* Work instructions: Output the lines of the entries below beginning at the one with "(237, 421) = (174, 290): turquoise" and ending with the last, exactly as written and without pictures.

* Extracted entries:
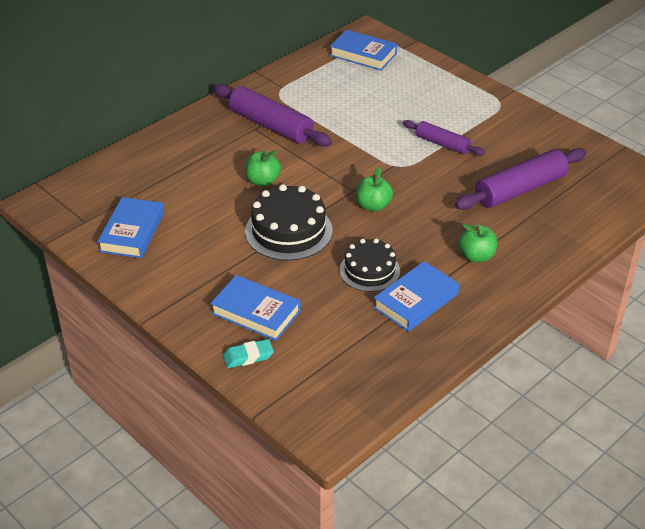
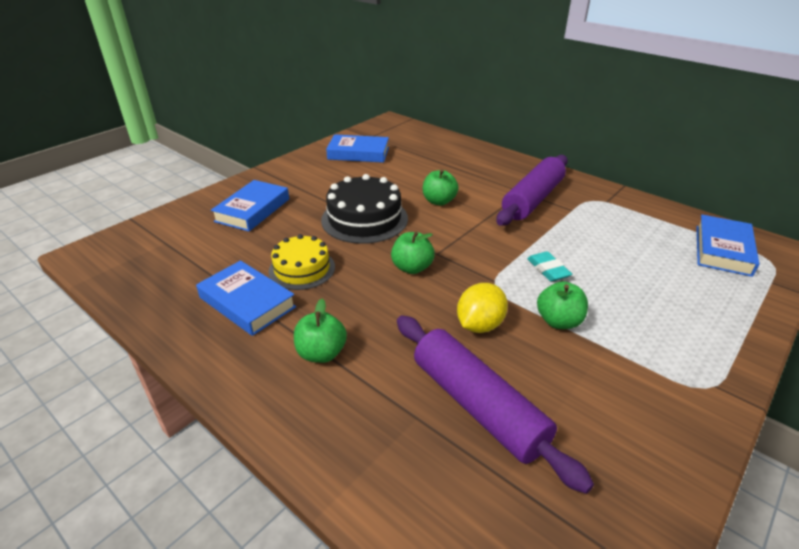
camera: 85 degrees right, 5 degrees down
(248, 356) = (199, 210): turquoise eraser -> turquoise eraser (548, 270)
(369, 270) = (302, 269): black cake -> yellow cake
(442, 144) = (558, 321): purple rolling pin -> green apple
(446, 179) = (479, 325): none -> yellow lemon

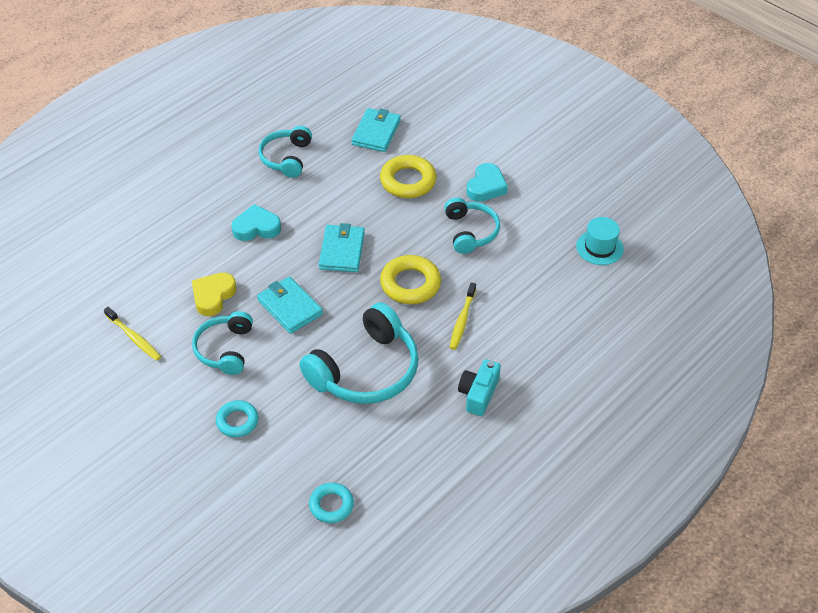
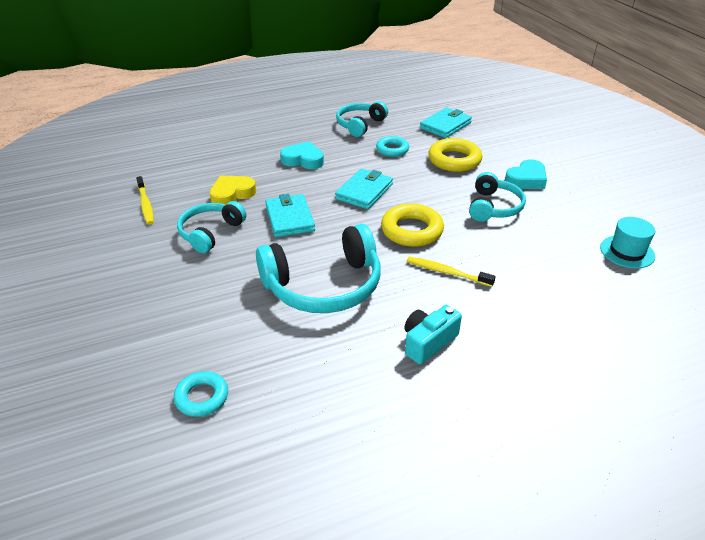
camera: 25 degrees right, 10 degrees down
(237, 421) = (174, 290): turquoise ring -> turquoise ring (392, 150)
(462, 320) = (447, 272): yellow toothbrush -> yellow toothbrush turned 75 degrees clockwise

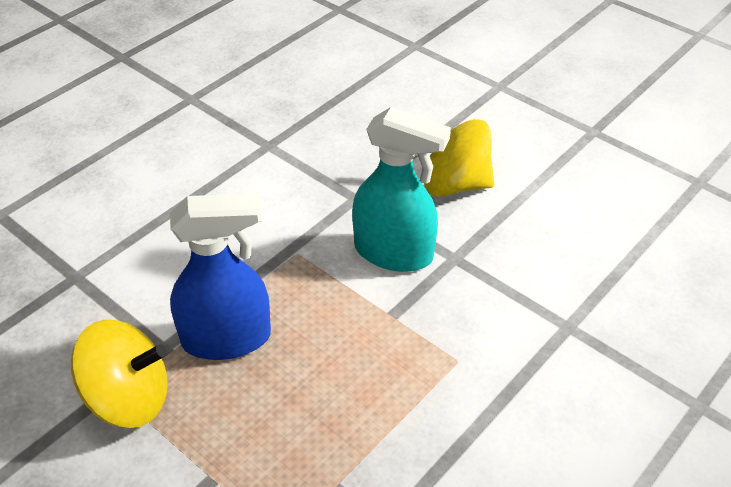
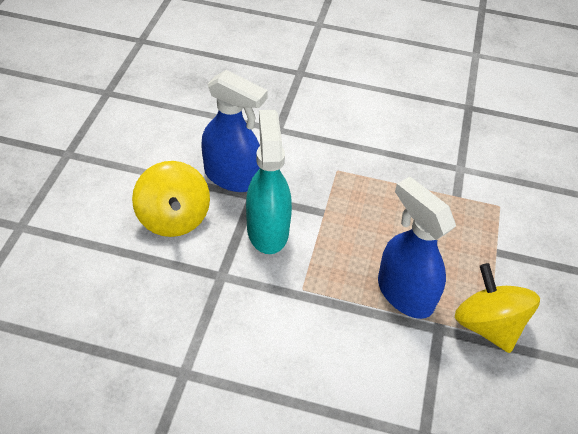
camera: 120 degrees left, 5 degrees up
(494, 250) = (232, 177): none -> blue spray bottle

* Answer area:
(237, 421) = (174, 290): turquoise ring -> turquoise ring (392, 150)
(462, 320) = (447, 272): yellow toothbrush -> yellow toothbrush turned 75 degrees clockwise

camera: 120 degrees left, 5 degrees up
(494, 250) = (232, 177): none -> blue spray bottle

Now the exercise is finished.